▶ _Task goal_
From the records below, copy out exactly the lines from the one containing "(362, 247) = (301, 287): grey shoe -> none" to the one containing "(330, 258) = (338, 537): brown dice -> none", both included. Add nothing else.

=== Input data ===

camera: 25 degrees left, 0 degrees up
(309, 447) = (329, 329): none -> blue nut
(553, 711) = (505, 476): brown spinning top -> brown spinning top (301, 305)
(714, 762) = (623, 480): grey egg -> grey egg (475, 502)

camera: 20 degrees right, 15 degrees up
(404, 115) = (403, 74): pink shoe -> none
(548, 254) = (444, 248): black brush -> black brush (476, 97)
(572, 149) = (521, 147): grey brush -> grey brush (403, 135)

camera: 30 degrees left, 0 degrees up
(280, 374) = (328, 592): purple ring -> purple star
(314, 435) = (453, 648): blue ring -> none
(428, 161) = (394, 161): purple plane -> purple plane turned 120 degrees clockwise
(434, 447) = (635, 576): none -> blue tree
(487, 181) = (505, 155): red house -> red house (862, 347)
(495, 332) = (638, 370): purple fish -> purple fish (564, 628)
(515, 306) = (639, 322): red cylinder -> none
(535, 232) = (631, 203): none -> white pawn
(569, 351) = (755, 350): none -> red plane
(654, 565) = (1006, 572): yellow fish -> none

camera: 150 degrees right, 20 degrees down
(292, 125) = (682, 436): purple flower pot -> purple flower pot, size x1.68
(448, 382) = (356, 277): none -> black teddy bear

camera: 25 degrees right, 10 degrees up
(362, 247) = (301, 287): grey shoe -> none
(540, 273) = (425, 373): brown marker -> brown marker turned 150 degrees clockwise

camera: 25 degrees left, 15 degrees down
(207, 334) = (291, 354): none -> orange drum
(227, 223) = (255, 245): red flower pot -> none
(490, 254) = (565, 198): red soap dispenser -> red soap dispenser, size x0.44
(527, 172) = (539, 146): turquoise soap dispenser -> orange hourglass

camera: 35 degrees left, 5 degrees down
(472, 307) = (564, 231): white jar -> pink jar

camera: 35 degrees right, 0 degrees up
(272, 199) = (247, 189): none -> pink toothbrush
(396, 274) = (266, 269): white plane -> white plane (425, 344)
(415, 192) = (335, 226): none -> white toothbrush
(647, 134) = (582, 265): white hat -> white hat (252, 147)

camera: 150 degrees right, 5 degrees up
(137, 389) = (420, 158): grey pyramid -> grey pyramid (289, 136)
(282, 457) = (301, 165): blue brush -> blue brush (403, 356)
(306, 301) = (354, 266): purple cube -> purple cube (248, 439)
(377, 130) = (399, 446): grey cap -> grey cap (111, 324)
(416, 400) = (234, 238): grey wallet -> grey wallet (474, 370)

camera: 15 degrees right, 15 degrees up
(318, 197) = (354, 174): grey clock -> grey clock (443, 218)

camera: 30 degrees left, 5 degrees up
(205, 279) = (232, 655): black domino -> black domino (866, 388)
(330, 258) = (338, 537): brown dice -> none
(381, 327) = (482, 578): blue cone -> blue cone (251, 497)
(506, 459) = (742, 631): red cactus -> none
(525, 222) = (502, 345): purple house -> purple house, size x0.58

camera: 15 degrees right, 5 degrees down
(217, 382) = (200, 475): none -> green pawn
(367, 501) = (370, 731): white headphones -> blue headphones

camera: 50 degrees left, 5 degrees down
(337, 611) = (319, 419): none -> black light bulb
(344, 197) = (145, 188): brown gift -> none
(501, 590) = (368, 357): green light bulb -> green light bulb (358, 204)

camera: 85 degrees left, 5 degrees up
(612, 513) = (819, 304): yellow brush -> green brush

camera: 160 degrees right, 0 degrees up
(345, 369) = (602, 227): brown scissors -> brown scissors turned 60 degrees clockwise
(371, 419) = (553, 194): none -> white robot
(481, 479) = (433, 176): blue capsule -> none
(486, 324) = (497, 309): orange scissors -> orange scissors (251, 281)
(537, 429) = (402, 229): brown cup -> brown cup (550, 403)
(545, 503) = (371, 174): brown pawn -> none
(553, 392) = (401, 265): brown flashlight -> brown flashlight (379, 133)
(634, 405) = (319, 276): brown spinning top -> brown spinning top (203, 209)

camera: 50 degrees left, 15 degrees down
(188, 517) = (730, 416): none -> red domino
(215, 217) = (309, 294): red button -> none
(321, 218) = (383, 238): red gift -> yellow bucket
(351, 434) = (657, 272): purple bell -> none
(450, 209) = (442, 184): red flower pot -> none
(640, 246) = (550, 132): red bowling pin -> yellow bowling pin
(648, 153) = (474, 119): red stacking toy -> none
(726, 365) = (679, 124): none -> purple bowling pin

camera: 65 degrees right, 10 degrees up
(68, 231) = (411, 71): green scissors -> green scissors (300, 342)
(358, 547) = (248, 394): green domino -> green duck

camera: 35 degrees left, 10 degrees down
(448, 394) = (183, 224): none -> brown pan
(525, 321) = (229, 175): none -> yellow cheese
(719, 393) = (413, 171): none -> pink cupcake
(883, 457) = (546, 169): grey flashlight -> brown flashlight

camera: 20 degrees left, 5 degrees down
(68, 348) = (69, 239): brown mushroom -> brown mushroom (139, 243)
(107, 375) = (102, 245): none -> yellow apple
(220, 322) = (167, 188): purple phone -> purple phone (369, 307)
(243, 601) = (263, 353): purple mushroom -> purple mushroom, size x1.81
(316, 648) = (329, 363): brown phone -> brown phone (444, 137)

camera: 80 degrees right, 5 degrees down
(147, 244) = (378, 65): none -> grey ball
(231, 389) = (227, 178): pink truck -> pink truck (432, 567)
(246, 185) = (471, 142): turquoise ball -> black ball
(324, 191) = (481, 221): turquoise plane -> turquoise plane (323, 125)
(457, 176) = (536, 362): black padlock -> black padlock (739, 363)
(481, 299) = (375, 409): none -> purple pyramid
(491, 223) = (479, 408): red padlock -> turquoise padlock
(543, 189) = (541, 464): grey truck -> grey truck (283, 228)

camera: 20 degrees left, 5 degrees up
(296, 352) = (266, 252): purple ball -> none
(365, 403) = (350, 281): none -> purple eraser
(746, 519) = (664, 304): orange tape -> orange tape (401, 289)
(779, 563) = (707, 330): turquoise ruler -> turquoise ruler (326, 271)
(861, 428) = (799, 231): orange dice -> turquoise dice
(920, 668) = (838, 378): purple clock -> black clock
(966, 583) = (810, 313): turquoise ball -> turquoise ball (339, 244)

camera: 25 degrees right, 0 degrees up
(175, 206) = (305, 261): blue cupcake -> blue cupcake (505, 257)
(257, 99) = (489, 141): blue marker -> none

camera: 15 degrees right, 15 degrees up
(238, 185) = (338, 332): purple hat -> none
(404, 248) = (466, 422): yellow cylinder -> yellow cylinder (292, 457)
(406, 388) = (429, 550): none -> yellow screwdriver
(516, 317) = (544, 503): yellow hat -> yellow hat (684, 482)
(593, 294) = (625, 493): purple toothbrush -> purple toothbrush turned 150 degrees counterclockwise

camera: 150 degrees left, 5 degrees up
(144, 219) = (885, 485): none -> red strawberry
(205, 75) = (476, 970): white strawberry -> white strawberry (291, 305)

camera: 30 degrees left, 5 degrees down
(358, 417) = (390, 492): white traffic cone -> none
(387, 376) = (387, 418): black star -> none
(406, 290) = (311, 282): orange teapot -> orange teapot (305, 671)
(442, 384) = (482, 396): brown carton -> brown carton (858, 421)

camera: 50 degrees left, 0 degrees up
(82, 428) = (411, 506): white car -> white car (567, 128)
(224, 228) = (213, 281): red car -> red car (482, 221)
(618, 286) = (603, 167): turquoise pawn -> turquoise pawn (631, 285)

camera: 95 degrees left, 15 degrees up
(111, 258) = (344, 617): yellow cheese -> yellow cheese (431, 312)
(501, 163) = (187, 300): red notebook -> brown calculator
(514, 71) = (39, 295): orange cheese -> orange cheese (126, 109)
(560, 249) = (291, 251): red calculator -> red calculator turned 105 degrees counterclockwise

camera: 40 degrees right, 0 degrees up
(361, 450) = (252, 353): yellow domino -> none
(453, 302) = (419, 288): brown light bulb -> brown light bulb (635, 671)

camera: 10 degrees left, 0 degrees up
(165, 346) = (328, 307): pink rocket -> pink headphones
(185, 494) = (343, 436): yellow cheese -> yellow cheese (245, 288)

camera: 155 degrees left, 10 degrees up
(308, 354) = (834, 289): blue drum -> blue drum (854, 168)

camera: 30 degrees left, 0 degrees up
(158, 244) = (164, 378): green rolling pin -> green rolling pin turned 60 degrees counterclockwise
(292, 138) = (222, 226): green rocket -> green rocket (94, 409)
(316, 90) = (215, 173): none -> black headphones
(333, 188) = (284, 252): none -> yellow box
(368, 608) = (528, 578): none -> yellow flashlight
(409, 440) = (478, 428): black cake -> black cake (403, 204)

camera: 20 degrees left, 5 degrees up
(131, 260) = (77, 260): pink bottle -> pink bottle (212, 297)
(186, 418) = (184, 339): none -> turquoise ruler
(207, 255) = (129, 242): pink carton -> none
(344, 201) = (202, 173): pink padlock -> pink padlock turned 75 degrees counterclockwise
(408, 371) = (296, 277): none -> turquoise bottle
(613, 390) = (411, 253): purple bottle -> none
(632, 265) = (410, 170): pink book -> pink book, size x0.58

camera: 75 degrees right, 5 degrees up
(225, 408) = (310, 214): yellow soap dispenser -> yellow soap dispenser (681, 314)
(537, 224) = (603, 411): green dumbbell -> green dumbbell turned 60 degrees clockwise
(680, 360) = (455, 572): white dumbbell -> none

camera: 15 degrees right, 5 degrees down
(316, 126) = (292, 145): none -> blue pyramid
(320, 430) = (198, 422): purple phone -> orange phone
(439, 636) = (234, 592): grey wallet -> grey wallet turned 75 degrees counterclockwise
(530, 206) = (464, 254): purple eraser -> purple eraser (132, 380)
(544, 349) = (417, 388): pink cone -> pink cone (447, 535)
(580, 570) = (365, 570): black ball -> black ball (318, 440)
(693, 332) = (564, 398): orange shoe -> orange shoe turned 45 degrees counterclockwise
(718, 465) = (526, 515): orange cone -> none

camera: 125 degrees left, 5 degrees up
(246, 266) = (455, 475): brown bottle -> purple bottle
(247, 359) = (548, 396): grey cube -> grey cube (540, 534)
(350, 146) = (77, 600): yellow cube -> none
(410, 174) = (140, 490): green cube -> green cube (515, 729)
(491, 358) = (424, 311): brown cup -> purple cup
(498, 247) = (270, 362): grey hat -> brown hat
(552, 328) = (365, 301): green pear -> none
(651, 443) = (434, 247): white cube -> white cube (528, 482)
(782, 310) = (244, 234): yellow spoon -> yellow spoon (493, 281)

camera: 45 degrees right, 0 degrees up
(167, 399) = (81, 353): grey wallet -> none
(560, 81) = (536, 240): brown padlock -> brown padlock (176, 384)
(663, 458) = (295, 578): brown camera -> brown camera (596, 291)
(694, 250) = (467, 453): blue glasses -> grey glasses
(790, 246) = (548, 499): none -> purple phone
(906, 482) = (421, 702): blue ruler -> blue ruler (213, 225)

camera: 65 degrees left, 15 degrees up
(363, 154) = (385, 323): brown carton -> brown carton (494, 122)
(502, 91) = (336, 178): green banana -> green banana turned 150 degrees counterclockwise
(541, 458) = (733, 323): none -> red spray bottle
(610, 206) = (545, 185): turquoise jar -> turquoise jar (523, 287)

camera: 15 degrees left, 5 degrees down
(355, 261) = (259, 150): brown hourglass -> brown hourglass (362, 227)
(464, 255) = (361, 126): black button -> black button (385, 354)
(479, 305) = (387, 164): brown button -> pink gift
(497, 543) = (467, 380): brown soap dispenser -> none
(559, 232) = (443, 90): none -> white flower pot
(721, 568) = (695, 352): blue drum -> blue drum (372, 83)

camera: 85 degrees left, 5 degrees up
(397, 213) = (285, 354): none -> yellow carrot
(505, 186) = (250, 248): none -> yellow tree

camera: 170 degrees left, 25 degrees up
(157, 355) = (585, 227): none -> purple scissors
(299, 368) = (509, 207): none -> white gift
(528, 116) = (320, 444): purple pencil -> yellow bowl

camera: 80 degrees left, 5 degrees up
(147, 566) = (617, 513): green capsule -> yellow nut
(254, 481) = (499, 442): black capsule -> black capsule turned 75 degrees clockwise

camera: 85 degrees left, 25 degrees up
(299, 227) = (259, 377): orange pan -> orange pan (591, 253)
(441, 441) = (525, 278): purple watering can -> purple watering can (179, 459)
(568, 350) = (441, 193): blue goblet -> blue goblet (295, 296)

===

▶ _Solution for this exercise_
(362, 247) = (301, 287): grey shoe -> none
(540, 273) = (425, 373): brown marker -> brown marker turned 150 degrees clockwise

camera: 25 degrees left, 15 degrees down
(207, 334) = (291, 354): none -> orange drum
(227, 223) = (255, 245): red flower pot -> none
(490, 254) = (565, 198): red soap dispenser -> red soap dispenser, size x0.44
(527, 172) = (539, 146): turquoise soap dispenser -> orange hourglass

camera: 35 degrees left, 5 degrees down
(472, 307) = (564, 231): white jar -> pink jar

camera: 35 degrees right, 0 degrees up
(272, 199) = (247, 189): none -> pink toothbrush
(396, 274) = (266, 269): white plane -> white plane (425, 344)
(415, 192) = (335, 226): none -> white toothbrush
(647, 134) = (582, 265): white hat -> white hat (252, 147)

camera: 150 degrees right, 5 degrees up
(137, 389) = (420, 158): grey pyramid -> grey pyramid (289, 136)
(282, 457) = (301, 165): blue brush -> blue brush (403, 356)
(306, 301) = (354, 266): purple cube -> purple cube (248, 439)
(377, 130) = (399, 446): grey cap -> grey cap (111, 324)
(416, 400) = (234, 238): grey wallet -> grey wallet (474, 370)

camera: 15 degrees right, 15 degrees up
(318, 197) = (354, 174): grey clock -> grey clock (443, 218)

camera: 30 degrees left, 5 degrees up
(205, 279) = (232, 655): black domino -> black domino (866, 388)
(330, 258) = (338, 537): brown dice -> none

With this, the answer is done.